Aim of the task
Each record below needs to be retyped exactly.

** Opening Task data block **

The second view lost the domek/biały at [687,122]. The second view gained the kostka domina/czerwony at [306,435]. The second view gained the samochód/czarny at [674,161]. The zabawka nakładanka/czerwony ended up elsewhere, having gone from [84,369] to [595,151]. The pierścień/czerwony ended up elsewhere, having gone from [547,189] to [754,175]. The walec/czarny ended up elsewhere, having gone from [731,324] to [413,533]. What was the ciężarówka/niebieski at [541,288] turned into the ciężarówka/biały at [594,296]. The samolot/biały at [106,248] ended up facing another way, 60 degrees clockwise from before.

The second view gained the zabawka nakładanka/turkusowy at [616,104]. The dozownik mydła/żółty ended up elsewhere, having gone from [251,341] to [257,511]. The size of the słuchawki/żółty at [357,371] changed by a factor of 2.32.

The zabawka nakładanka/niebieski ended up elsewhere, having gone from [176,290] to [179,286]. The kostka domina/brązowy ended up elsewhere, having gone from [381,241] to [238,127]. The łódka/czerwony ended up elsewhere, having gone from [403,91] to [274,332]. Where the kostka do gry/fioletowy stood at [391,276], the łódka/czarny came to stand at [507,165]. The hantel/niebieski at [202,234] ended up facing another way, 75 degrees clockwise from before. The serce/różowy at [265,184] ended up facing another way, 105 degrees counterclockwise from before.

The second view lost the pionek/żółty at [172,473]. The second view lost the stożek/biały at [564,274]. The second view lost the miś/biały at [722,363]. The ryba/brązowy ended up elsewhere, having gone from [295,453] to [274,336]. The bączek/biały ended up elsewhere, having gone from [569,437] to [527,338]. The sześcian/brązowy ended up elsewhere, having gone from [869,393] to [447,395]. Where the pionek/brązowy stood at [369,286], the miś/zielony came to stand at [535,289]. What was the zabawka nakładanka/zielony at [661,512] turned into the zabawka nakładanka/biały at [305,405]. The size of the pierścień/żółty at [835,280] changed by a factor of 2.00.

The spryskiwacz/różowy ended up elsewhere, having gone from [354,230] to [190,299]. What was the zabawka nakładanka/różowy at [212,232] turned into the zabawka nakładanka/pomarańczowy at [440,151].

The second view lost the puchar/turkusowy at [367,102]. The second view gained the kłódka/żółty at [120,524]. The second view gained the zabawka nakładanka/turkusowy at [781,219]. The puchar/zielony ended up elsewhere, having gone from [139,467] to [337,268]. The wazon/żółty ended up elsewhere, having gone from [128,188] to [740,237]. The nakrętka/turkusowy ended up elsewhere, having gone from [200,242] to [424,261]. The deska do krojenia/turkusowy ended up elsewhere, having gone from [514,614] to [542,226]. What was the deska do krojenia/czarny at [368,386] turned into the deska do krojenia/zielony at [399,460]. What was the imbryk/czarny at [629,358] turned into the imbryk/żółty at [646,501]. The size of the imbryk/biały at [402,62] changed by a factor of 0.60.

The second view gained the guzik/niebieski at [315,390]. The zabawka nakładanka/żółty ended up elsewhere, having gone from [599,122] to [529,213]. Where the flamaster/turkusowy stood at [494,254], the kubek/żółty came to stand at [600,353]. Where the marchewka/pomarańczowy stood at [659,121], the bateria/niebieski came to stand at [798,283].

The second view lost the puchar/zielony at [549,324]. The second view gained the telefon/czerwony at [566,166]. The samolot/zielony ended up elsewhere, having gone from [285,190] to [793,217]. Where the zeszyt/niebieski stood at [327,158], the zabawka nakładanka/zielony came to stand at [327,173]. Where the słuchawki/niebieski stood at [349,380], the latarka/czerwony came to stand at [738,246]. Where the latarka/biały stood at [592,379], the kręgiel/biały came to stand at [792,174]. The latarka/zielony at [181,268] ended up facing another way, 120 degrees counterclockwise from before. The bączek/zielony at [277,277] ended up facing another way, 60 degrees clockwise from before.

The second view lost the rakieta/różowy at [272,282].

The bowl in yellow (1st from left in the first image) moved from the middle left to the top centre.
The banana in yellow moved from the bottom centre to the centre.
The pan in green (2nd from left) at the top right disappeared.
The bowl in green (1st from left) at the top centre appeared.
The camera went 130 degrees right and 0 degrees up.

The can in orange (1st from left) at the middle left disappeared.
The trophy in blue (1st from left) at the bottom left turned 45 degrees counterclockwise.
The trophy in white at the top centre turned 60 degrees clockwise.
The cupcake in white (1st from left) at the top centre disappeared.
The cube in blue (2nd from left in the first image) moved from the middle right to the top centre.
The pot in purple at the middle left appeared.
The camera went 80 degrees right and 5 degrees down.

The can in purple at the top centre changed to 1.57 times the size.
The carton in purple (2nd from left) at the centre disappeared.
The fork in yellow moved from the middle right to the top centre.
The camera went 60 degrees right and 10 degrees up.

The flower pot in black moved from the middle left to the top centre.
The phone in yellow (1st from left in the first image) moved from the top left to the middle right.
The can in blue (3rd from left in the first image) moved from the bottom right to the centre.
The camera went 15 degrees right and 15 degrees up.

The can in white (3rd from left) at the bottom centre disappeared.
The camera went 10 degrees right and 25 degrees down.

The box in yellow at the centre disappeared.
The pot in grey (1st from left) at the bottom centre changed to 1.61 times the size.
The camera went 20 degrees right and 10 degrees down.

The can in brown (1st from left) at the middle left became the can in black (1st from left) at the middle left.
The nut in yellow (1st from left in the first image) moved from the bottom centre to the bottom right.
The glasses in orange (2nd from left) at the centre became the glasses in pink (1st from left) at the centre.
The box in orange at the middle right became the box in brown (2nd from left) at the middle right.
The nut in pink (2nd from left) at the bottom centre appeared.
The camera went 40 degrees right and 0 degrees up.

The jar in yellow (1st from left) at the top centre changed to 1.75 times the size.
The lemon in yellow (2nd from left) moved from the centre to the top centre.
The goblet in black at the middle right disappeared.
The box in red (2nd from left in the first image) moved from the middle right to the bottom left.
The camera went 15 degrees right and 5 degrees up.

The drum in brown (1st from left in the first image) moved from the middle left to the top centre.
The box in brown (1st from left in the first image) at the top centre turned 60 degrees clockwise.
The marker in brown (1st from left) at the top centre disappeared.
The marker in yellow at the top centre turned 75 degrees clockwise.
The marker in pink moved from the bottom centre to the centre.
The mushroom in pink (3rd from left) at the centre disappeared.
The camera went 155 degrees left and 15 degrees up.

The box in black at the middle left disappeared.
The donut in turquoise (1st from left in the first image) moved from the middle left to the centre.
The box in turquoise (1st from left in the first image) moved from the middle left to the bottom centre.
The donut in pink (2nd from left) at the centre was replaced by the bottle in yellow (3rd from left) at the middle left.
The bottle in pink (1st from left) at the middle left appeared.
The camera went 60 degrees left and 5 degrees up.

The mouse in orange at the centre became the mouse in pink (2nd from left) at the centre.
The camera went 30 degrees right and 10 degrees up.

** Closing Task data block **

Answer section
The second view lost the domek/biały at [687,122]. The second view gained the kostka domina/czerwony at [306,435]. The second view gained the samochód/czarny at [674,161]. The zabawka nakładanka/czerwony ended up elsewhere, having gone from [84,369] to [595,151]. The pierścień/czerwony ended up elsewhere, having gone from [547,189] to [754,175]. The walec/czarny ended up elsewhere, having gone from [731,324] to [413,533]. What was the ciężarówka/niebieski at [541,288] turned into the ciężarówka/biały at [594,296]. The samolot/biały at [106,248] ended up facing another way, 60 degrees clockwise from before.

The second view gained the zabawka nakładanka/turkusowy at [616,104]. The dozownik mydła/żółty ended up elsewhere, having gone from [251,341] to [257,511]. The size of the słuchawki/żółty at [357,371] changed by a factor of 2.32.

The zabawka nakładanka/niebieski ended up elsewhere, having gone from [176,290] to [179,286]. The kostka domina/brązowy ended up elsewhere, having gone from [381,241] to [238,127]. The łódka/czerwony ended up elsewhere, having gone from [403,91] to [274,332]. Where the kostka do gry/fioletowy stood at [391,276], the łódka/czarny came to stand at [507,165]. The hantel/niebieski at [202,234] ended up facing another way, 75 degrees clockwise from before. The serce/różowy at [265,184] ended up facing another way, 105 degrees counterclockwise from before.

The second view lost the pionek/żółty at [172,473]. The second view lost the stożek/biały at [564,274]. The second view lost the miś/biały at [722,363]. The ryba/brązowy ended up elsewhere, having gone from [295,453] to [274,336]. The bączek/biały ended up elsewhere, having gone from [569,437] to [527,338]. The sześcian/brązowy ended up elsewhere, having gone from [869,393] to [447,395]. Where the pionek/brązowy stood at [369,286], the miś/zielony came to stand at [535,289]. What was the zabawka nakładanka/zielony at [661,512] turned into the zabawka nakładanka/biały at [305,405]. The size of the pierścień/żółty at [835,280] changed by a factor of 2.00.

The spryskiwacz/różowy ended up elsewhere, having gone from [354,230] to [190,299]. What was the zabawka nakładanka/różowy at [212,232] turned into the zabawka nakładanka/pomarańczowy at [440,151].

The second view lost the puchar/turkusowy at [367,102]. The second view gained the kłódka/żółty at [120,524]. The second view gained the zabawka nakładanka/turkusowy at [781,219]. The puchar/zielony ended up elsewhere, having gone from [139,467] to [337,268]. The wazon/żółty ended up elsewhere, having gone from [128,188] to [740,237]. The nakrętka/turkusowy ended up elsewhere, having gone from [200,242] to [424,261]. The deska do krojenia/turkusowy ended up elsewhere, having gone from [514,614] to [542,226]. What was the deska do krojenia/czarny at [368,386] turned into the deska do krojenia/zielony at [399,460]. What was the imbryk/czarny at [629,358] turned into the imbryk/żółty at [646,501]. The size of the imbryk/biały at [402,62] changed by a factor of 0.60.

The second view gained the guzik/niebieski at [315,390]. The zabawka nakładanka/żółty ended up elsewhere, having gone from [599,122] to [529,213]. Where the flamaster/turkusowy stood at [494,254], the kubek/żółty came to stand at [600,353]. Where the marchewka/pomarańczowy stood at [659,121], the bateria/niebieski came to stand at [798,283].

The second view lost the puchar/zielony at [549,324]. The second view gained the telefon/czerwony at [566,166]. The samolot/zielony ended up elsewhere, having gone from [285,190] to [793,217]. Where the zeszyt/niebieski stood at [327,158], the zabawka nakładanka/zielony came to stand at [327,173]. Where the słuchawki/niebieski stood at [349,380], the latarka/czerwony came to stand at [738,246]. Where the latarka/biały stood at [592,379], the kręgiel/biały came to stand at [792,174]. The latarka/zielony at [181,268] ended up facing another way, 120 degrees counterclockwise from before. The bączek/zielony at [277,277] ended up facing another way, 60 degrees clockwise from before.

The second view lost the rakieta/różowy at [272,282].

The bowl in yellow (1st from left in the first image) moved from the middle left to the top centre.
The banana in yellow moved from the bottom centre to the centre.
The pan in green (2nd from left) at the top right disappeared.
The bowl in green (1st from left) at the top centre appeared.
The camera went 130 degrees right and 0 degrees up.

The can in orange (1st from left) at the middle left disappeared.
The trophy in blue (1st from left) at the bottom left turned 45 degrees counterclockwise.
The trophy in white at the top centre turned 60 degrees clockwise.
The cupcake in white (1st from left) at the top centre disappeared.
The cube in blue (2nd from left in the first image) moved from the middle right to the top centre.
The pot in purple at the middle left appeared.
The camera went 80 degrees right and 5 degrees down.

The can in purple at the top centre changed to 1.57 times the size.
The carton in purple (2nd from left) at the centre disappeared.
The fork in yellow moved from the middle right to the top centre.
The camera went 60 degrees right and 10 degrees up.

The flower pot in black moved from the middle left to the top centre.
The phone in yellow (1st from left in the first image) moved from the top left to the middle right.
The can in blue (3rd from left in the first image) moved from the bottom right to the centre.
The camera went 15 degrees right and 15 degrees up.

The can in white (3rd from left) at the bottom centre disappeared.
The camera went 10 degrees right and 25 degrees down.

The box in yellow at the centre disappeared.
The pot in grey (1st from left) at the bottom centre changed to 1.61 times the size.
The camera went 20 degrees right and 10 degrees down.

The can in brown (1st from left) at the middle left became the can in black (1st from left) at the middle left.
The nut in yellow (1st from left in the first image) moved from the bottom centre to the bottom right.
The glasses in orange (2nd from left) at the centre became the glasses in pink (1st from left) at the centre.
The box in orange at the middle right became the box in brown (2nd from left) at the middle right.
The nut in pink (2nd from left) at the bottom centre appeared.
The camera went 40 degrees right and 0 degrees up.

The jar in yellow (1st from left) at the top centre changed to 1.75 times the size.
The lemon in yellow (2nd from left) moved from the centre to the top centre.
The goblet in black at the middle right disappeared.
The box in red (2nd from left in the first image) moved from the middle right to the bottom left.
The camera went 15 degrees right and 5 degrees up.

The drum in brown (1st from left in the first image) moved from the middle left to the top centre.
The box in brown (1st from left in the first image) at the top centre turned 60 degrees clockwise.
The marker in brown (1st from left) at the top centre disappeared.
The marker in yellow at the top centre turned 75 degrees clockwise.
The marker in pink moved from the bottom centre to the centre.
The mushroom in pink (3rd from left) at the centre disappeared.
The camera went 155 degrees left and 15 degrees up.

The box in black at the middle left disappeared.
The donut in turquoise (1st from left in the first image) moved from the middle left to the centre.
The box in turquoise (1st from left in the first image) moved from the middle left to the bottom centre.
The donut in pink (2nd from left) at the centre was replaced by the bottle in yellow (3rd from left) at the middle left.
The bottle in pink (1st from left) at the middle left appeared.
The camera went 60 degrees left and 5 degrees up.

The mouse in orange at the centre became the mouse in pink (2nd from left) at the centre.
The camera went 30 degrees right and 10 degrees up.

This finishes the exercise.